*** RECORDED INFORMATION
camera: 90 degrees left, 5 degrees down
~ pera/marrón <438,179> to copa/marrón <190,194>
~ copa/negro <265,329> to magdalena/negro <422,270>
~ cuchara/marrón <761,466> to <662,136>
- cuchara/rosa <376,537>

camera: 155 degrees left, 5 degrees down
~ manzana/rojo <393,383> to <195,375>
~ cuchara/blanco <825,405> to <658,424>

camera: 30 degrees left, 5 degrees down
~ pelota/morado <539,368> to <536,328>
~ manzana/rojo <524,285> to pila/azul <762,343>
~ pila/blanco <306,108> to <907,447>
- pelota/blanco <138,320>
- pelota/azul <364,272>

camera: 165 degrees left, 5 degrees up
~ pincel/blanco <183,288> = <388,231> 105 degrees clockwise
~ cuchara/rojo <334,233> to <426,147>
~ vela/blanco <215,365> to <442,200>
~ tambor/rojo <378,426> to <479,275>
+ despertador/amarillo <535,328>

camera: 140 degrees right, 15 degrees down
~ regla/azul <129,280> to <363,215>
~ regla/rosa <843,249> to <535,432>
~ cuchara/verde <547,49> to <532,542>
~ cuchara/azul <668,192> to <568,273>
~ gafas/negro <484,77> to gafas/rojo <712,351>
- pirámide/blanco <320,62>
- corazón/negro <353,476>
******
**WHAT THIS TASK INVOLVES:**
Set down the records again, exactly.

**RESPONSE TO THE EXERCISE:**
camera: 90 degrees left, 5 degrees down
~ pera/marrón <438,179> to copa/marrón <190,194>
~ copa/negro <265,329> to magdalena/negro <422,270>
~ cuchara/marrón <761,466> to <662,136>
- cuchara/rosa <376,537>

camera: 155 degrees left, 5 degrees down
~ manzana/rojo <393,383> to <195,375>
~ cuchara/blanco <825,405> to <658,424>

camera: 30 degrees left, 5 degrees down
~ pelota/morado <539,368> to <536,328>
~ manzana/rojo <524,285> to pila/azul <762,343>
~ pila/blanco <306,108> to <907,447>
- pelota/blanco <138,320>
- pelota/azul <364,272>

camera: 165 degrees left, 5 degrees up
~ pincel/blanco <183,288> = <388,231> 105 degrees clockwise
~ cuchara/rojo <334,233> to <426,147>
~ vela/blanco <215,365> to <442,200>
~ tambor/rojo <378,426> to <479,275>
+ despertador/amarillo <535,328>

camera: 140 degrees right, 15 degrees down
~ regla/azul <129,280> to <363,215>
~ regla/rosa <843,249> to <535,432>
~ cuchara/verde <547,49> to <532,542>
~ cuchara/azul <668,192> to <568,273>
~ gafas/negro <484,77> to gafas/rojo <712,351>
- pirámide/blanco <320,62>
- corazón/negro <353,476>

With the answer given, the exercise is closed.